__Problem statement__
Would you reproduce exactly the lines below from the one holding "R203: 12k (NET1, NET3) -> 7.5k (NET1, NET3)" through the one holding "U201 pin out: NET7 -> NET3", inclusive, and no others?

__Data supplied__

------------------------------------

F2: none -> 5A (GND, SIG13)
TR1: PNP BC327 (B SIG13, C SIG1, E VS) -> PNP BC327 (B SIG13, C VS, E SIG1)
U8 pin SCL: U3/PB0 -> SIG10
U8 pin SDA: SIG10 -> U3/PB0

------------------------------------

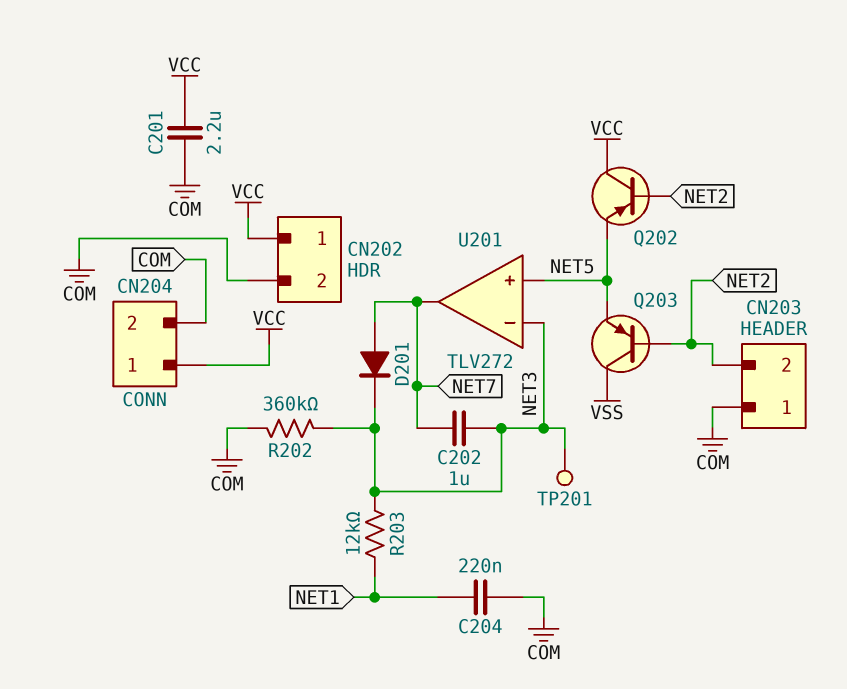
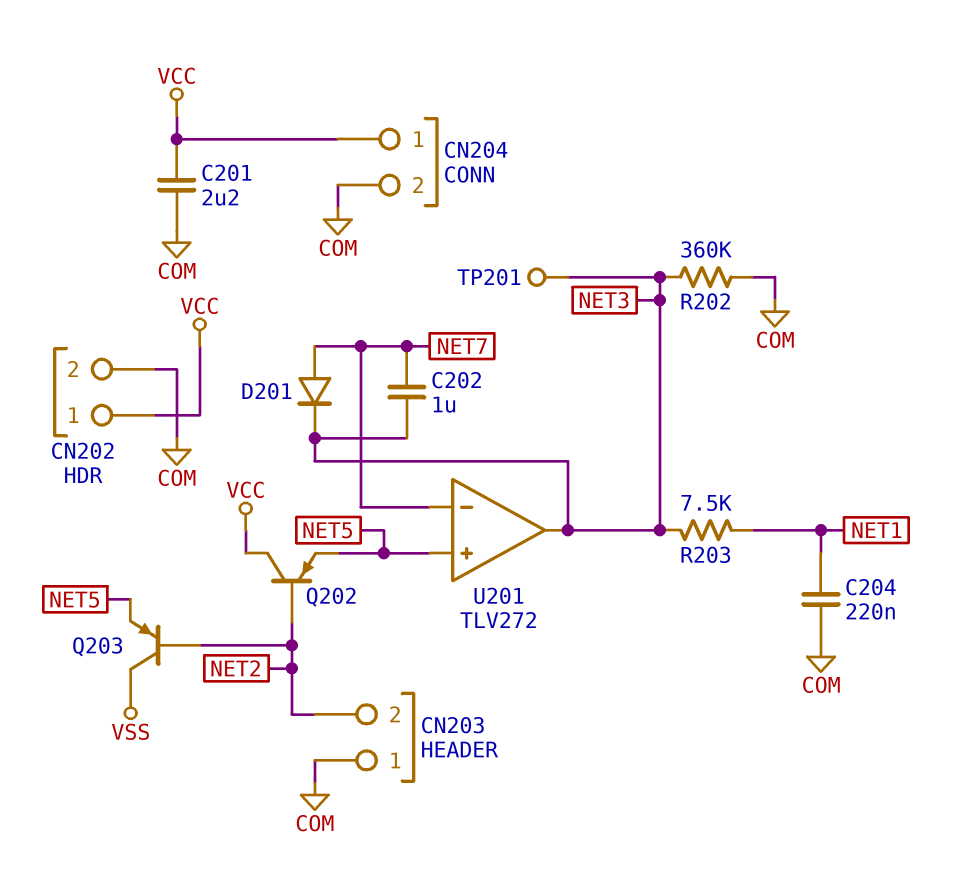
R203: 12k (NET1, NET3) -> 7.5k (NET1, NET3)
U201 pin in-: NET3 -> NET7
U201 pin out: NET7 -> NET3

------------------------------------

__Result of this exercise__
R203: 12k (NET1, NET3) -> 7.5k (NET1, NET3)
U201 pin in-: NET3 -> NET7
U201 pin out: NET7 -> NET3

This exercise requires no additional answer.